TASK GOAL:
With the pictures left out, reproduce exactly the lines running from the line with "white vumaradel; white" to the last line of the material below.

** INPUT DATA follows **

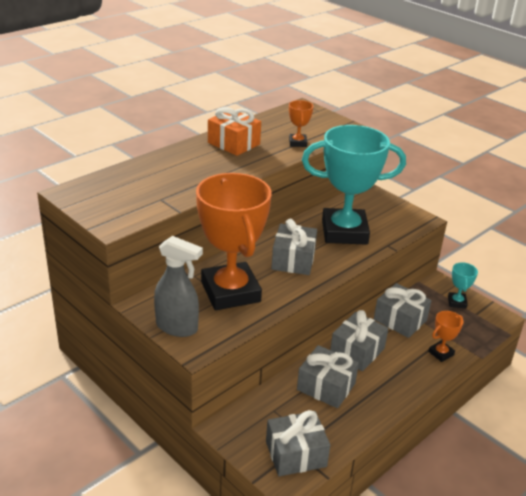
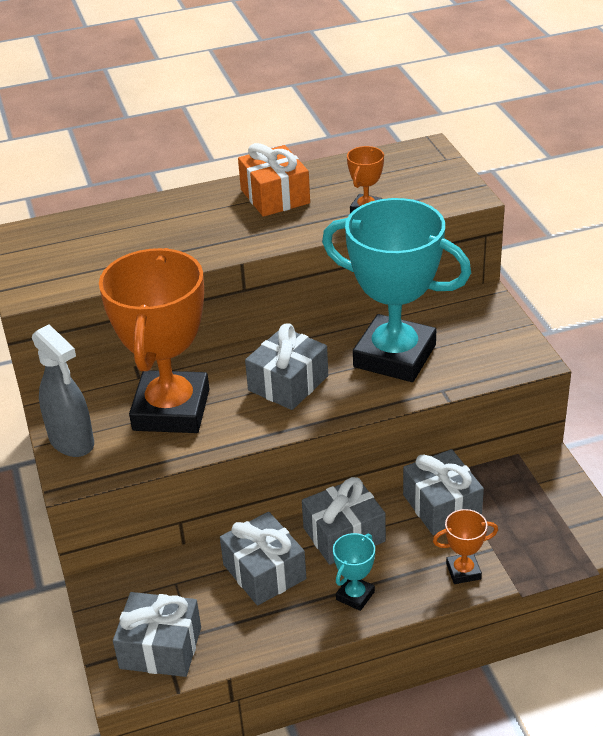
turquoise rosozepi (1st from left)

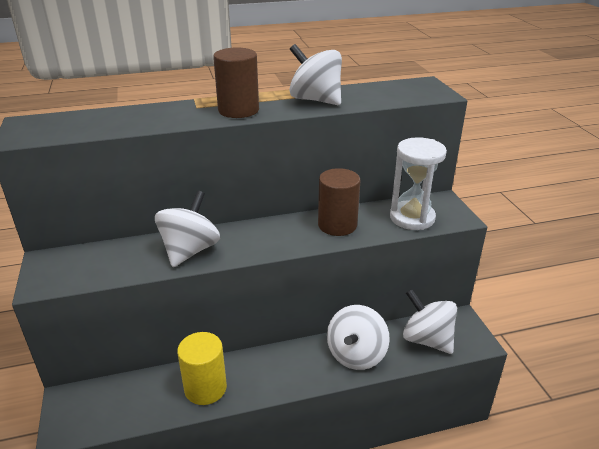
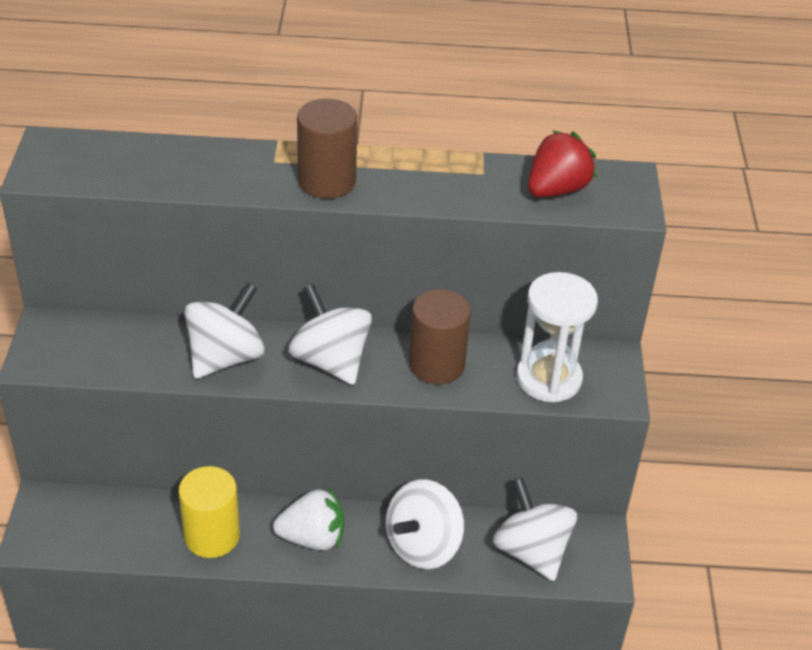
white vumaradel; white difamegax (2nd from left); red vumaradel

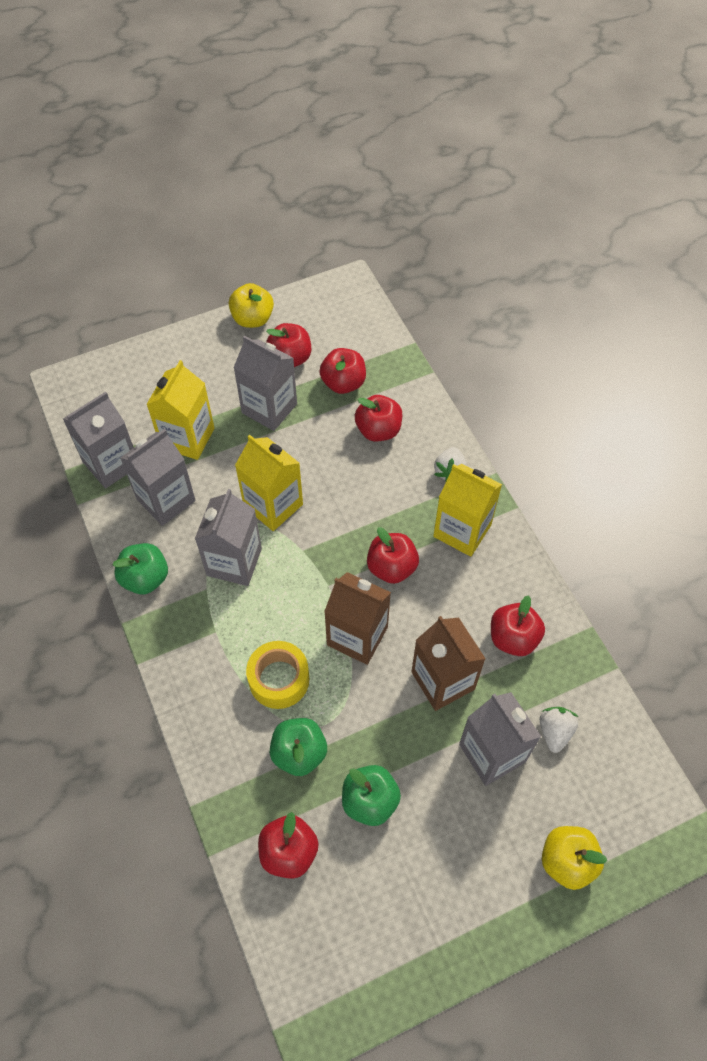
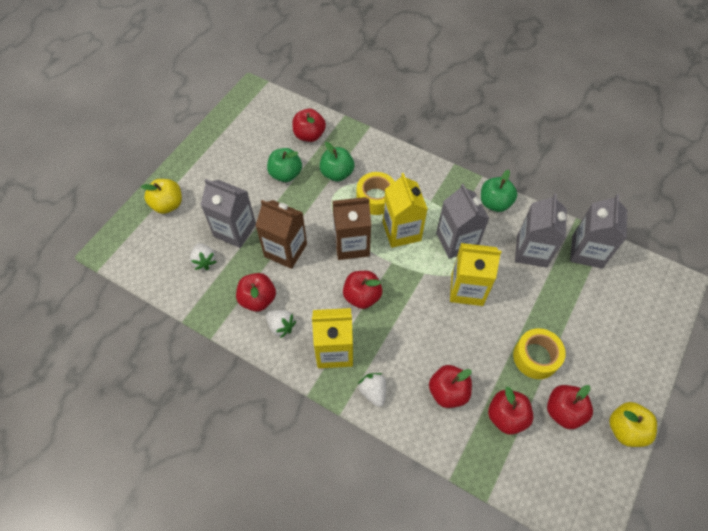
white vumaradel (2nd from left); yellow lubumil (2nd from left); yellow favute (2nd from left)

** End of INPUT DATA **

WORKED SOLUTION:
white vumaradel; white difamegax (2nd from left); red vumaradel

white vumaradel (2nd from left); yellow lubumil (2nd from left); yellow favute (2nd from left)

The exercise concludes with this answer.